PROBLEM REQUIREMENTS: Exclude the pictures, and otherwise reproduce the data in full.

DATA SUPPLIED:
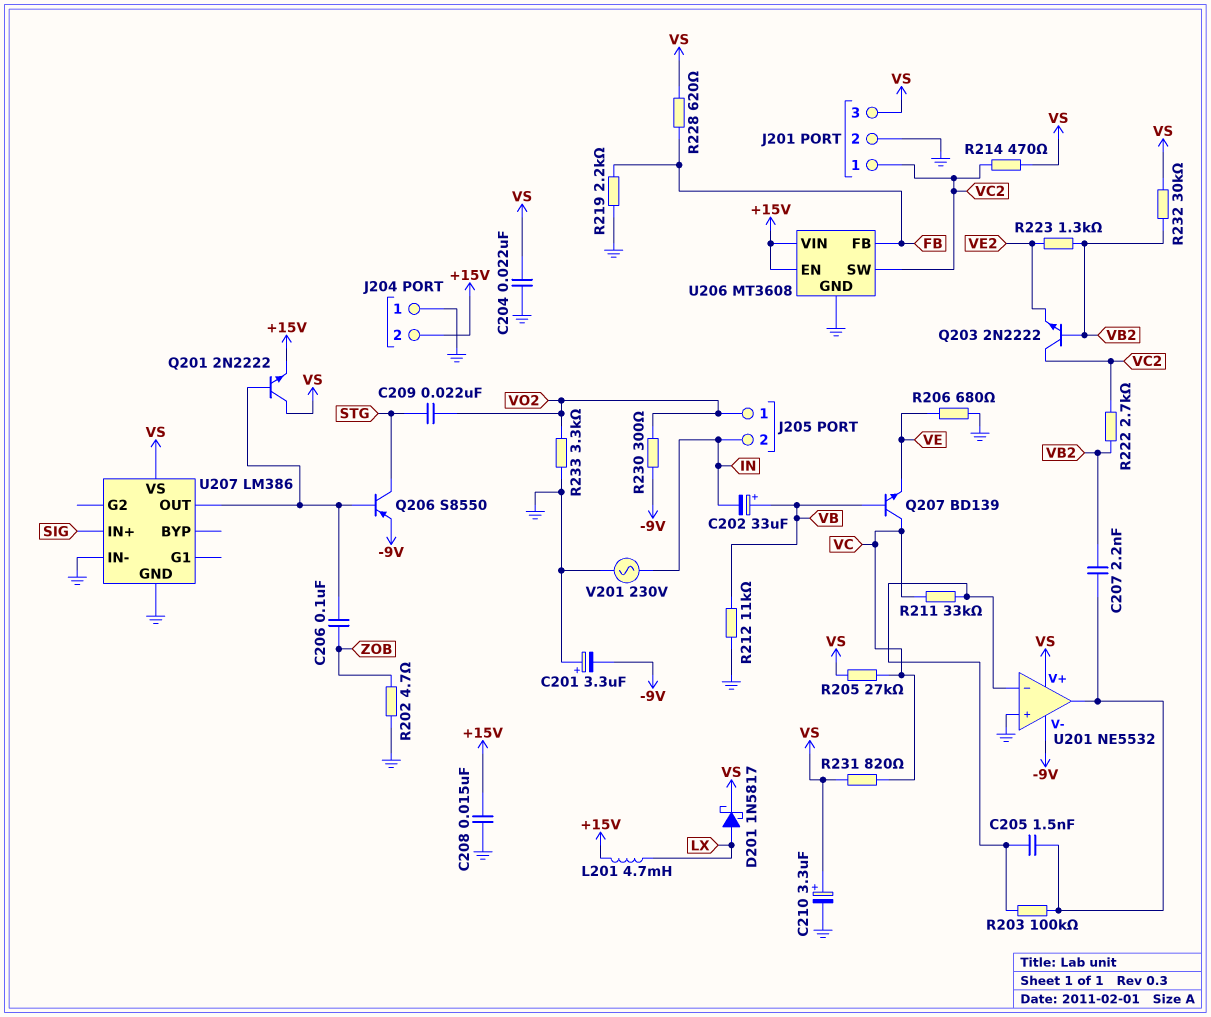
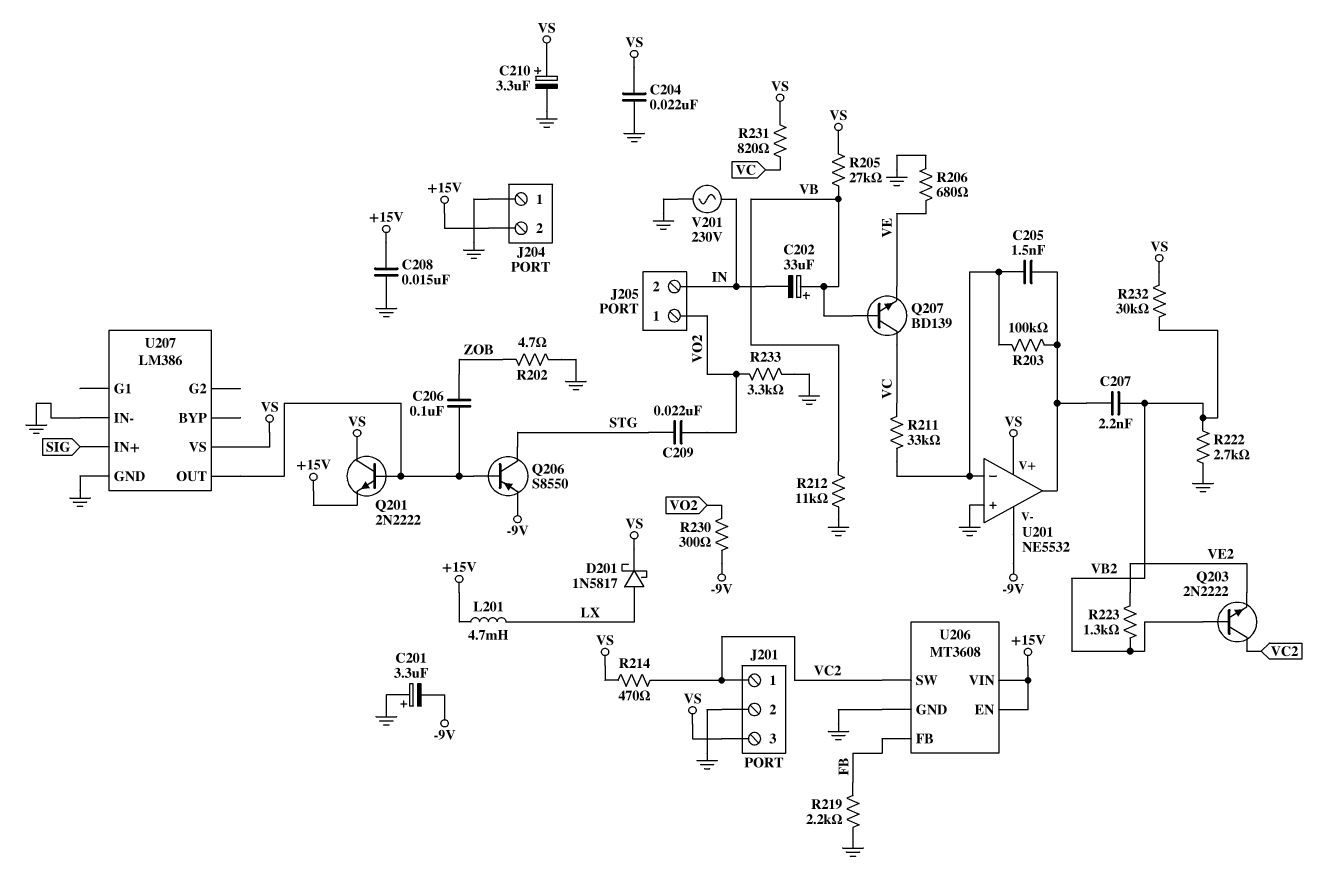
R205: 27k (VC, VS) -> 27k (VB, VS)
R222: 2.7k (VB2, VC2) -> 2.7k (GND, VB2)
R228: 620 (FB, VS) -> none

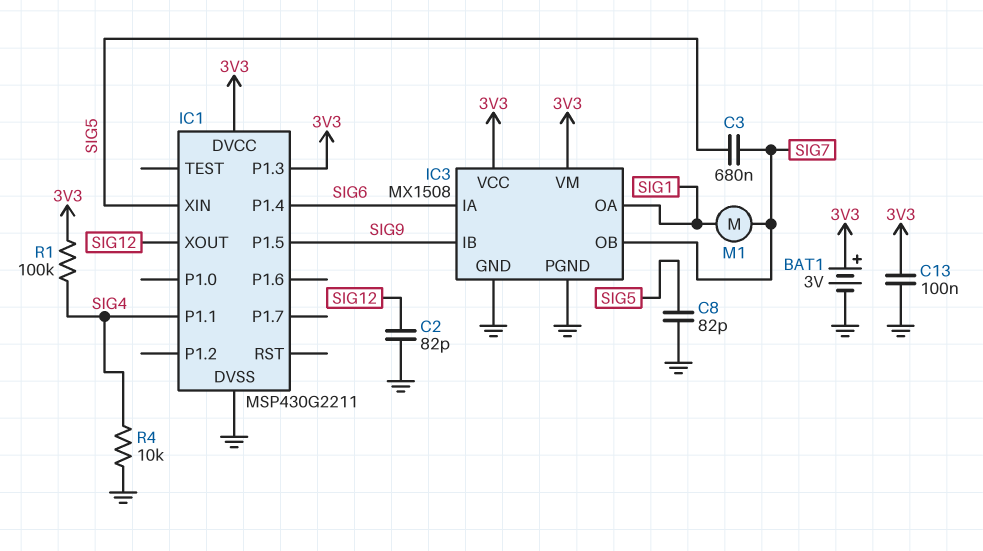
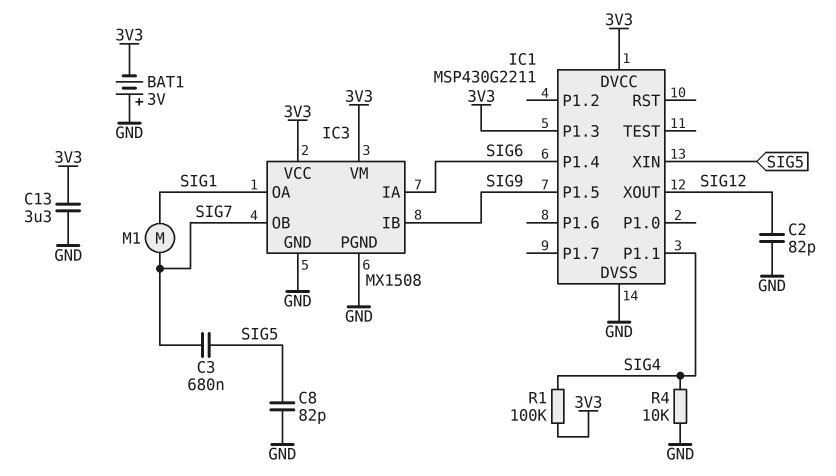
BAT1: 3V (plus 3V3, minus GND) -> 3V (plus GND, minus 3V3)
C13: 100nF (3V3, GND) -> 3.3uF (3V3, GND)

ANSWER SECTION:
R205: 27k (VC, VS) -> 27k (VB, VS)
R222: 2.7k (VB2, VC2) -> 2.7k (GND, VB2)
R228: 620 (FB, VS) -> none

BAT1: 3V (plus 3V3, minus GND) -> 3V (plus GND, minus 3V3)
C13: 100nF (3V3, GND) -> 3.3uF (3V3, GND)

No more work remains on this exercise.